TASK STATEMENT
Please edit the data below so that every "road class" becomes "road category", keeping everything else the same. Leave out the pictures in your answer.

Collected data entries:

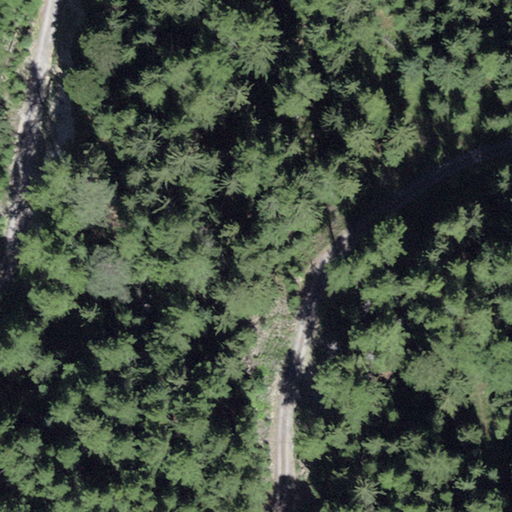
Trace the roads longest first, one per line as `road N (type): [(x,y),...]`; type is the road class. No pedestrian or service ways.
road 1 (track): [(511,144),(414,184),(353,232),(312,285),(279,437),(277,511)]
road 2 (track): [(0,278),(54,0)]
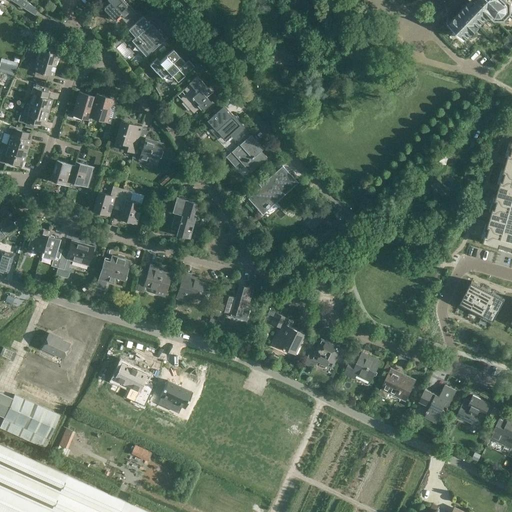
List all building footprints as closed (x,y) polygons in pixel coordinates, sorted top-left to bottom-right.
[(10,0),(23,8),(34,15),(38,9),(27,2),(24,0),(10,0)] [(121,15),(123,17),(132,9),(124,0),(105,0),(108,3),(103,7),(115,21),(119,16),(121,15)] [(510,0),(470,0),(449,22),(466,38),(490,14),(495,19),(497,19),(505,19),(511,11),(511,9),(511,2),(511,1),(510,0)] [(164,38),(143,15),(128,29),(135,36),(130,40),(145,56),(164,38)] [(40,48),(37,59),(56,65),(59,54),(54,53),(56,47),(43,43),(42,49),(40,48)] [(185,61),(179,55),(173,49),(160,61),(156,57),(149,63),(162,77),(169,71),(172,74),(178,68),(184,75),(194,66),(193,64),(188,59),(185,61)] [(503,56),(500,53),(496,57),(494,56),(491,59),(496,64),(503,56)] [(2,58),(0,64),(0,65),(16,70),(18,63),(2,58)] [(56,65),(37,59),(34,70),(36,70),(34,76),(46,80),(48,74),(53,75),(56,65)] [(0,65),(0,71),(14,75),(16,70),(0,65)] [(186,92),(180,98),(189,108),(196,101),(203,109),(211,101),(207,97),(213,92),(207,86),(197,74),(188,82),(189,83),(183,89),(186,92)] [(33,94),(30,104),(49,110),(52,99),(47,98),(49,92),(38,89),(38,87),(32,85),(30,93),(33,94)] [(73,114),(89,119),(97,93),(96,93),(95,96),(80,91),(73,114)] [(97,93),(89,119),(90,116),(106,121),(113,98),(97,93)] [(49,110),(30,104),(27,115),(29,115),(27,121),(40,124),(41,119),(46,120),(49,110)] [(233,114),(225,106),(224,104),(204,122),(209,128),(212,126),(222,137),(228,131),(230,134),(238,126),(230,117),(233,114)] [(125,149),(133,152),(140,129),(141,126),(133,124),(121,120),(115,141),(126,144),(125,149)] [(11,134),(8,144),(27,150),(30,139),(31,133),(17,129),(18,128),(10,125),(8,133),(11,134)] [(140,129),(133,152),(132,157),(156,164),(162,143),(146,138),(148,131),(140,129)] [(240,160),(251,171),(267,156),(261,150),(263,148),(260,144),(250,134),(226,156),(235,165),(240,160)] [(511,143),(511,145),(511,149),(511,153),(509,153),(504,172),(506,173),(503,180),(502,179),(496,200),(497,200),(495,208),(494,207),(488,226),(490,227),(487,234),(486,234),(483,242),(500,247),(501,243),(511,246),(511,143)] [(27,150),(8,144),(5,155),(2,154),(0,160),(0,161),(8,164),(8,162),(22,166),(24,161),(27,150)] [(69,181),(70,181),(75,161),(74,165),(57,160),(51,180),(68,185),(69,181)] [(75,161),(70,181),(87,186),(93,167),(75,161)] [(272,176),(250,196),(263,210),(283,191),(285,193),(294,184),(286,176),(288,175),(281,167),(271,175),(272,176)] [(427,192),(436,189),(434,182),(424,185),(427,192)] [(112,203),(117,205),(122,188),(113,186),(110,195),(98,191),(93,210),(108,214),(112,203)] [(122,188),(117,205),(123,207),(120,218),(136,223),(141,204),(144,195),(122,188)] [(195,217),(192,216),(196,202),(176,197),(172,211),(175,212),(170,226),(177,228),(176,234),(189,238),(195,217)] [(0,208),(0,226),(1,228),(0,229),(5,235),(17,226),(12,221),(20,215),(10,201),(0,208)] [(28,246),(41,250),(46,234),(47,230),(33,226),(30,235),(25,234),(21,248),(27,250),(28,246)] [(40,254),(46,256),(52,258),(50,265),(57,267),(57,265),(62,250),(56,248),(59,238),(46,234),(41,250),(40,254)] [(62,250),(57,265),(61,266),(58,273),(62,274),(64,275),(67,275),(68,274),(69,274),(69,273),(71,266),(69,266),(71,258),(88,263),(92,248),(72,242),(71,242),(68,252),(62,250)] [(0,271),(7,273),(13,254),(0,250),(0,271)] [(104,259),(95,290),(99,291),(104,288),(107,281),(113,282),(114,277),(124,280),(130,260),(115,256),(113,262),(104,259)] [(170,274),(158,271),(159,267),(150,264),(147,273),(142,272),(136,290),(143,292),(145,286),(165,292),(170,274)] [(185,271),(181,280),(177,297),(177,298),(190,302),(192,296),(205,299),(209,300),(211,292),(206,290),(209,280),(193,275),(193,273),(185,271)] [(472,281),(461,302),(472,308),(483,287),(472,281)] [(247,307),(252,288),(239,284),(235,297),(218,292),(214,306),(243,315),(241,323),(242,323),(242,321),(245,322),(248,321),(250,320),(251,317),(252,314),(251,311),(249,309),(247,307)] [(483,287),(472,308),(483,314),(494,293),(483,287)] [(483,314),(494,320),(505,299),(494,293),(483,314)] [(282,327),(275,342),(284,346),(284,348),(286,349),(286,348),(296,353),(305,333),(291,326),(293,320),(276,312),(272,323),(282,327)] [(42,348),(63,358),(69,343),(62,340),(63,339),(49,332),(42,348)] [(313,368),(318,359),(332,366),(338,354),(343,356),(345,350),(332,344),(334,338),(328,336),(325,342),(322,348),(320,349),(313,346),(306,360),(304,364),(313,368)] [(0,353),(0,354),(13,360),(16,353),(3,347),(0,353)] [(358,372),(372,379),(380,362),(362,353),(357,364),(350,360),(344,373),(355,378),(358,372)] [(379,394),(387,398),(389,392),(398,397),(399,394),(407,398),(415,382),(390,371),(379,394)] [(443,408),(447,410),(456,390),(444,385),(439,395),(425,389),(419,401),(430,406),(425,417),(436,422),(443,408)] [(0,427),(45,448),(49,439),(60,415),(14,394),(13,398),(0,392),(0,415),(4,417),(0,426),(0,427)] [(490,404),(478,399),(472,396),(467,406),(462,404),(456,416),(469,422),(470,420),(477,423),(481,413),(485,415),(490,404)] [(500,412),(493,408),(487,420),(495,424),(500,412)] [(498,440),(511,447),(511,446),(511,414),(503,410),(491,436),(499,439),(498,440)] [(58,446),(67,450),(75,432),(66,429),(58,446)] [(150,511),(0,444),(0,511),(150,511)] [(130,454),(147,462),(151,454),(134,446),(130,454)]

RESULT FOR THIS TASK
Trace the roads longest first, one per line as `road N (type): [(x,y),...]`; type is the road category. No pedestrian or service ways.
road 1 (track): [(511,144),(414,184),(353,232),(312,285),(279,437),(277,511)]
road 2 (track): [(0,278),(54,0)]
List all building footprints as closed (x,y) polygons in pixel coordinates, sorted top-left to bottom-right.
[(10,0),(23,8),(34,15),(38,9),(27,2),(24,0),(10,0)] [(121,15),(123,17),(132,9),(124,0),(105,0),(108,3),(103,7),(115,21),(119,16),(121,15)] [(510,0),(470,0),(449,22),(466,38),(490,14),(495,19),(497,19),(505,19),(511,11),(511,9),(511,2),(511,1),(510,0)] [(164,38),(143,15),(128,29),(135,36),(130,40),(145,56),(164,38)] [(40,48),(37,59),(56,65),(59,54),(54,53),(56,47),(43,43),(42,49),(40,48)] [(185,61),(179,55),(173,49),(160,61),(156,57),(149,63),(162,77),(169,71),(172,74),(178,68),(184,75),(194,66),(193,64),(188,59),(185,61)] [(503,56),(500,53),(496,57),(494,56),(491,59),(496,64),(503,56)] [(2,58),(0,64),(0,65),(16,70),(18,63),(2,58)] [(56,65),(37,59),(34,70),(36,70),(34,76),(46,80),(48,74),(53,75),(56,65)] [(0,65),(0,71),(14,75),(16,70),(0,65)] [(186,92),(180,98),(189,108),(196,101),(203,109),(211,101),(207,97),(213,92),(207,86),(197,74),(188,82),(189,83),(183,89),(186,92)] [(33,94),(30,104),(49,110),(52,99),(47,98),(49,92),(38,89),(38,87),(32,85),(30,93),(33,94)] [(73,114),(89,119),(97,93),(96,93),(95,96),(80,91),(73,114)] [(97,93),(89,119),(90,116),(106,121),(113,98),(97,93)] [(49,110),(30,104),(27,115),(29,115),(27,121),(40,124),(41,119),(46,120),(49,110)] [(233,114),(225,106),(224,104),(204,122),(209,128),(212,126),(222,137),(228,131),(230,134),(238,126),(230,117),(233,114)] [(125,149),(133,152),(140,129),(141,126),(133,124),(121,120),(115,141),(126,144),(125,149)] [(11,134),(8,144),(27,150),(30,139),(31,133),(17,129),(18,128),(10,125),(8,133),(11,134)] [(140,129),(133,152),(132,157),(156,164),(162,143),(146,138),(148,131),(140,129)] [(240,160),(251,171),(267,156),(261,150),(263,148),(260,144),(250,134),(226,156),(235,165),(240,160)] [(511,143),(511,145),(511,149),(511,153),(509,153),(504,172),(506,173),(503,180),(502,179),(496,200),(497,200),(495,208),(494,207),(488,226),(490,227),(487,234),(486,234),(483,242),(500,247),(501,243),(511,246),(511,143)] [(27,150),(8,144),(5,155),(2,154),(0,160),(0,161),(8,164),(8,162),(22,166),(24,161),(27,150)] [(69,181),(70,181),(75,161),(74,165),(57,160),(51,180),(68,185),(69,181)] [(75,161),(70,181),(87,186),(93,167),(75,161)] [(272,176),(250,196),(263,210),(283,191),(285,193),(294,184),(286,176),(288,175),(281,167),(271,175),(272,176)] [(427,192),(436,189),(434,182),(424,185),(427,192)] [(112,203),(117,205),(122,188),(113,186),(110,195),(98,191),(93,210),(108,214),(112,203)] [(122,188),(117,205),(123,207),(120,218),(136,223),(141,204),(144,195),(122,188)] [(195,217),(192,216),(196,202),(176,197),(172,211),(175,212),(170,226),(177,228),(176,234),(189,238),(195,217)] [(0,208),(0,226),(1,228),(0,229),(5,235),(17,226),(12,221),(20,215),(10,201),(0,208)] [(28,246),(41,250),(46,234),(47,230),(33,226),(30,235),(25,234),(21,248),(27,250),(28,246)] [(40,254),(46,256),(52,258),(50,265),(57,267),(57,265),(62,250),(56,248),(59,238),(46,234),(41,250),(40,254)] [(62,250),(57,265),(61,266),(58,273),(62,274),(64,275),(67,275),(68,274),(69,274),(69,273),(71,266),(69,266),(71,258),(88,263),(92,248),(72,242),(71,242),(68,252),(62,250)] [(0,271),(7,273),(13,254),(0,250),(0,271)] [(104,259),(95,290),(99,291),(104,288),(107,281),(113,282),(114,277),(124,280),(130,260),(115,256),(113,262),(104,259)] [(170,274),(158,271),(159,267),(150,264),(147,273),(142,272),(136,290),(143,292),(145,286),(165,292),(170,274)] [(185,271),(181,280),(177,297),(177,298),(190,302),(192,296),(205,299),(209,300),(211,292),(206,290),(209,280),(193,275),(193,273),(185,271)] [(472,281),(461,302),(472,308),(483,287),(472,281)] [(247,307),(252,288),(239,284),(235,297),(218,292),(214,306),(243,315),(241,323),(242,323),(242,321),(245,322),(248,321),(250,320),(251,317),(252,314),(251,311),(249,309),(247,307)] [(483,287),(472,308),(483,314),(494,293),(483,287)] [(483,314),(494,320),(505,299),(494,293),(483,314)] [(282,327),(275,342),(284,346),(284,348),(286,349),(286,348),(296,353),(305,333),(291,326),(293,320),(276,312),(272,323),(282,327)] [(42,348),(63,358),(69,343),(62,340),(63,339),(49,332),(42,348)] [(313,368),(318,359),(332,366),(338,354),(343,356),(345,350),(332,344),(334,338),(328,336),(325,342),(322,348),(320,349),(313,346),(306,360),(304,364),(313,368)] [(0,353),(0,354),(13,360),(16,353),(3,347),(0,353)] [(358,372),(372,379),(380,362),(362,353),(357,364),(350,360),(344,373),(355,378),(358,372)] [(379,394),(387,398),(389,392),(398,397),(399,394),(407,398),(415,382),(390,371),(379,394)] [(443,408),(447,410),(456,390),(444,385),(439,395),(425,389),(419,401),(430,406),(425,417),(436,422),(443,408)] [(0,427),(45,448),(49,439),(60,415),(14,394),(13,398),(0,392),(0,415),(4,417),(0,426),(0,427)] [(490,404),(478,399),(472,396),(467,406),(462,404),(456,416),(469,422),(470,420),(477,423),(481,413),(485,415),(490,404)] [(500,412),(493,408),(487,420),(495,424),(500,412)] [(498,440),(511,447),(511,446),(511,414),(503,410),(491,436),(499,439),(498,440)] [(58,446),(67,450),(75,432),(66,429),(58,446)] [(150,511),(0,444),(0,511),(150,511)] [(130,454),(147,462),(151,454),(134,446),(130,454)]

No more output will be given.